Task material:
┏━━

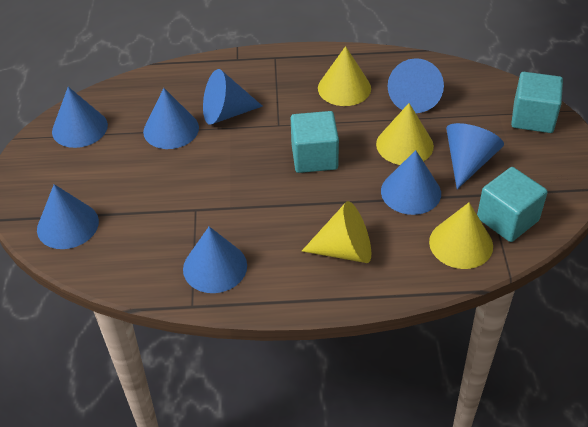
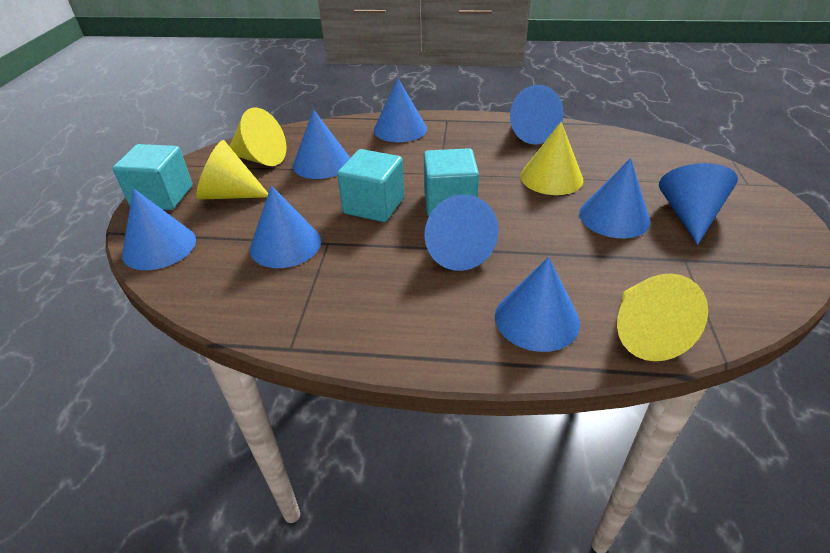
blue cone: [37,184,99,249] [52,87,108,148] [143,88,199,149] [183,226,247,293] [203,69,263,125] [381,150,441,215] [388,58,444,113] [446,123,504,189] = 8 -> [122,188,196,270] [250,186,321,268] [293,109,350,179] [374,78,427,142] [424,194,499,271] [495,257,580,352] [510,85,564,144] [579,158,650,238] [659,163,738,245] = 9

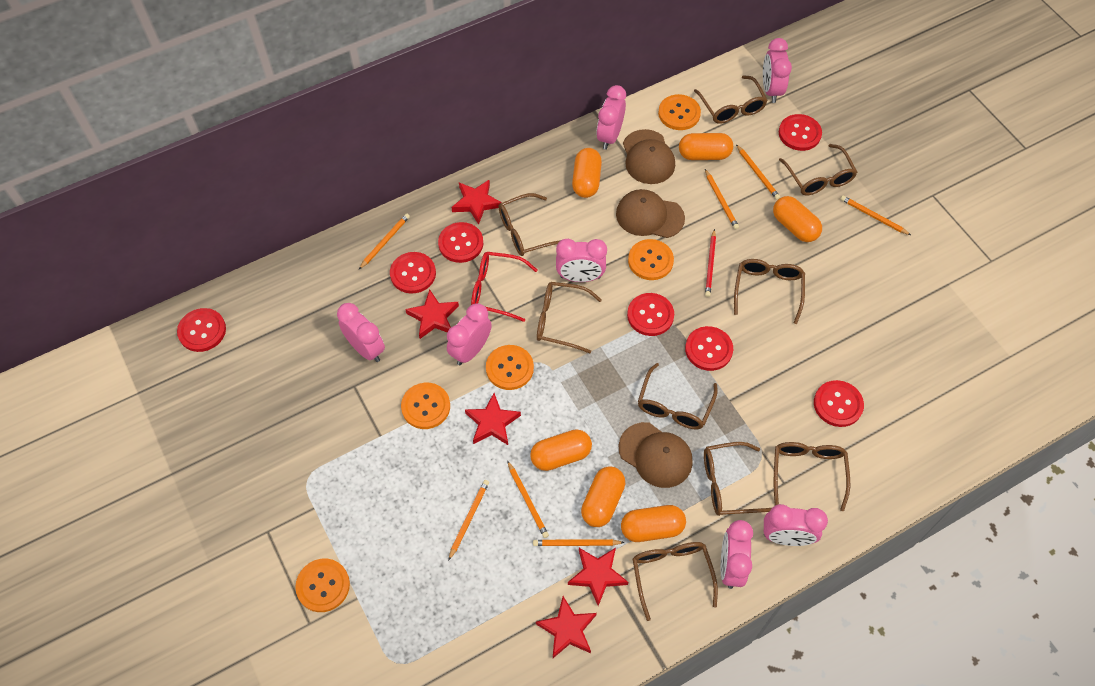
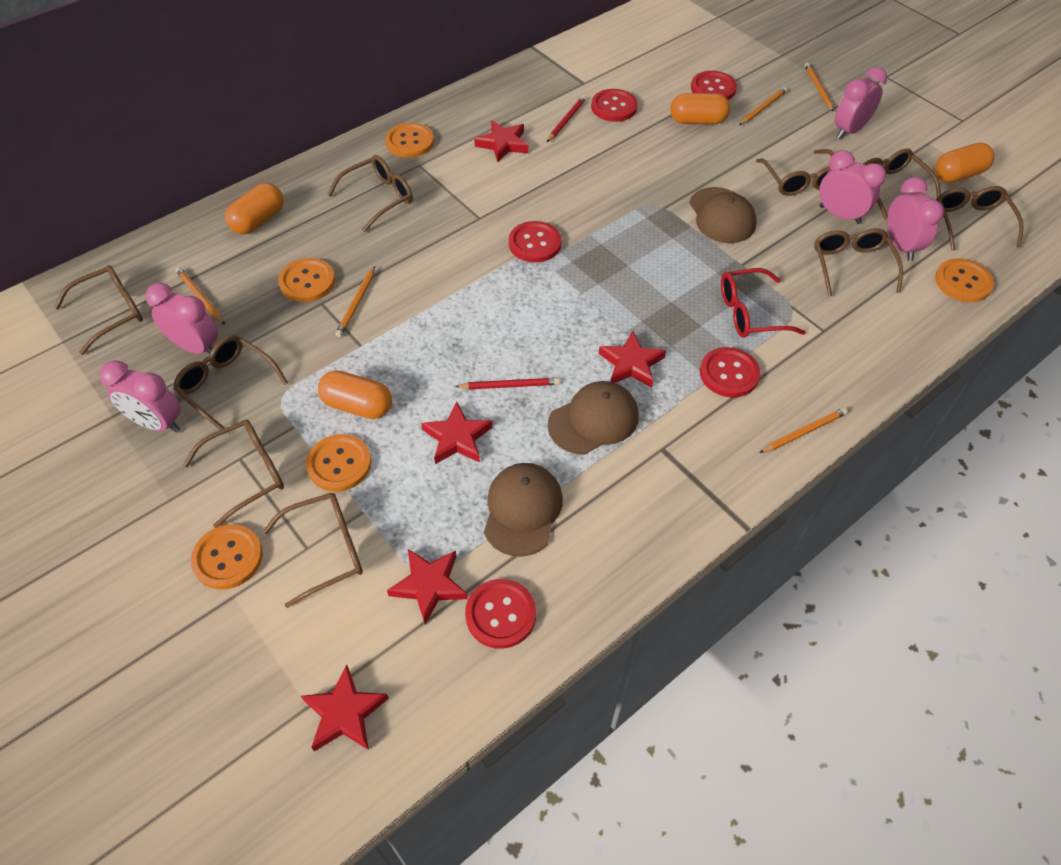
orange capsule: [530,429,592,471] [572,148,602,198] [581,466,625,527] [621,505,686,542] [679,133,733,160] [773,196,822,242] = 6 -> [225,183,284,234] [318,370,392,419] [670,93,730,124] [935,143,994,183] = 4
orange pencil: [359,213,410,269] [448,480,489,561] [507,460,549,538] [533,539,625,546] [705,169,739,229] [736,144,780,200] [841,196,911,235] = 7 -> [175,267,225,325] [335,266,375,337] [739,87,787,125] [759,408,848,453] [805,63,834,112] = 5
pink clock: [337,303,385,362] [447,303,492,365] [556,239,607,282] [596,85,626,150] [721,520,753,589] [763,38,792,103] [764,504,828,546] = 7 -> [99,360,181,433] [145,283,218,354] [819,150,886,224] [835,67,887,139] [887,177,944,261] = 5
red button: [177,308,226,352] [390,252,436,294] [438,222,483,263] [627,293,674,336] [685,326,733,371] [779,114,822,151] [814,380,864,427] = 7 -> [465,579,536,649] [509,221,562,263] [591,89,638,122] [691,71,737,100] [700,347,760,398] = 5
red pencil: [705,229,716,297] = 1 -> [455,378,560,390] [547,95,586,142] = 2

┗━━
┏━━

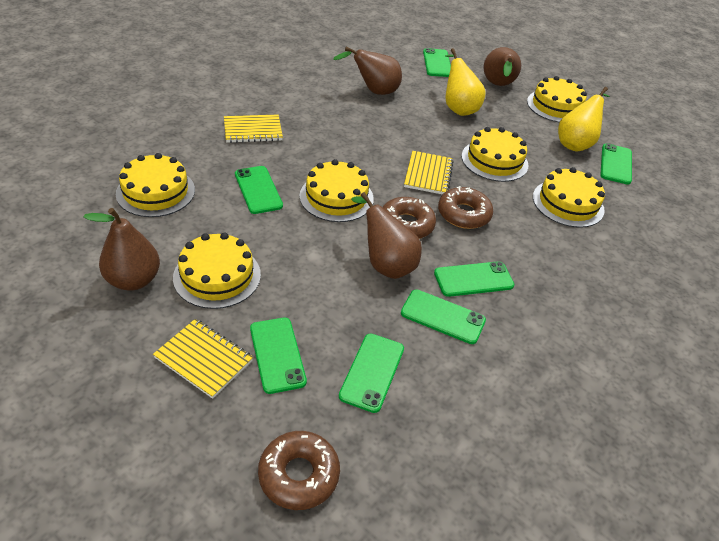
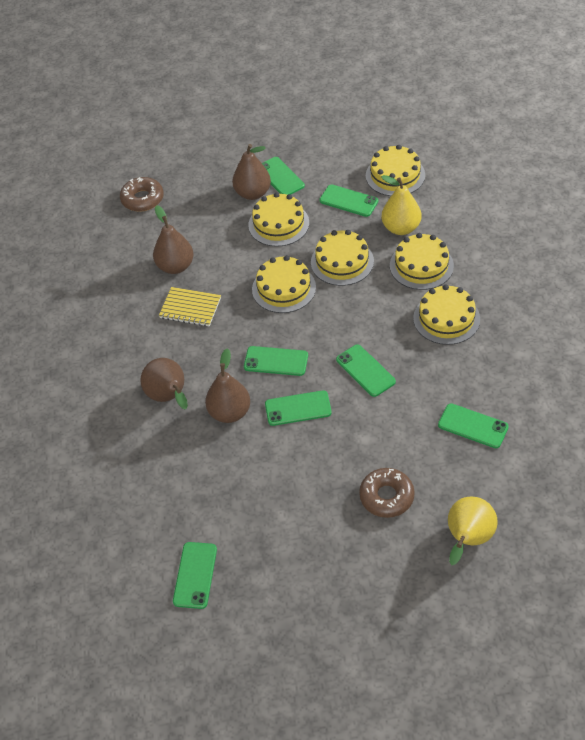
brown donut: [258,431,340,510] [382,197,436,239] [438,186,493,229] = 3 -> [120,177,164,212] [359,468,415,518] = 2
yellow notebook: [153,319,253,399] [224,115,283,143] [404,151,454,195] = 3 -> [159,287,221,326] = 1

┗━━

Exercise objective: Reproduce every line of the records containing the string "orange".

Result:
orange capsule: [530,429,592,471] [572,148,602,198] [581,466,625,527] [621,505,686,542] [679,133,733,160] [773,196,822,242] = 6 -> [225,183,284,234] [318,370,392,419] [670,93,730,124] [935,143,994,183] = 4
orange pencil: [359,213,410,269] [448,480,489,561] [507,460,549,538] [533,539,625,546] [705,169,739,229] [736,144,780,200] [841,196,911,235] = 7 -> [175,267,225,325] [335,266,375,337] [739,87,787,125] [759,408,848,453] [805,63,834,112] = 5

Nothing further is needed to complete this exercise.